## Task item:
The answer must be every line of the data that holds the word "purple".

[Before-and-after object lists]

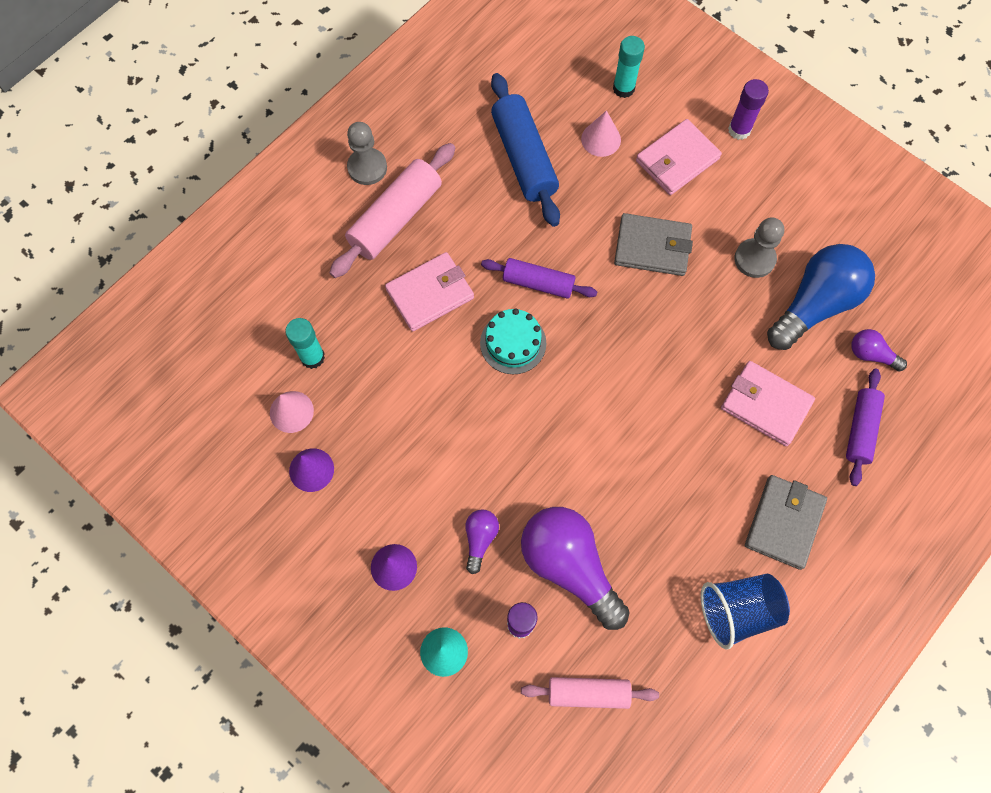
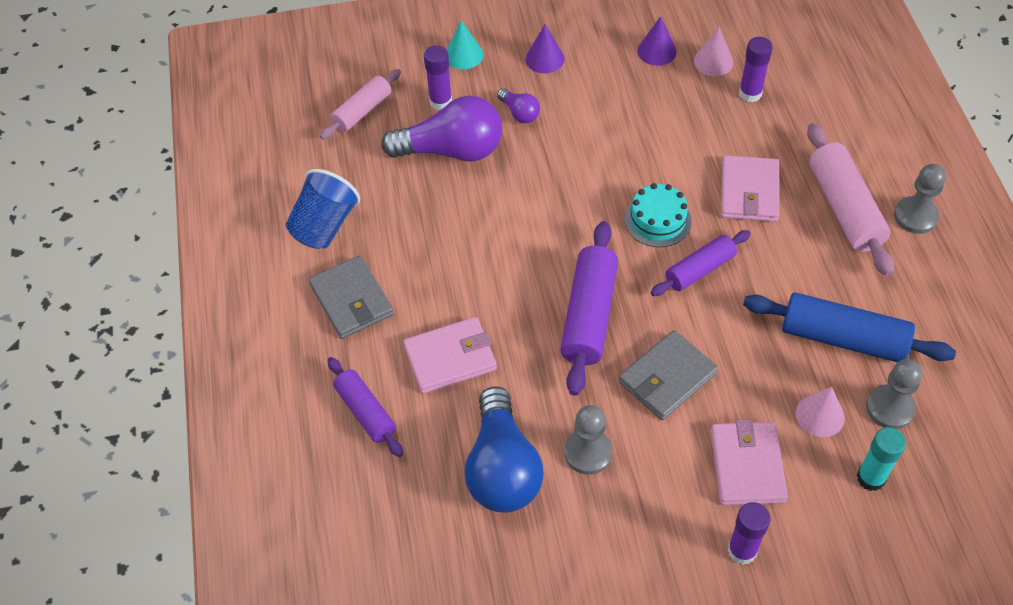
camera: 130 degrees right, 15 degrees down
(312, 357) = (750, 93): turquoise glue stick -> purple glue stick
(559, 103) = (890, 408): none -> grey pawn
(645, 333) = (589, 315): none -> purple rolling pin
(871, 355) = (417, 475): purple light bulb -> none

## Exercise result:
(312, 357) = (750, 93): turquoise glue stick -> purple glue stick
(645, 333) = (589, 315): none -> purple rolling pin
(871, 355) = (417, 475): purple light bulb -> none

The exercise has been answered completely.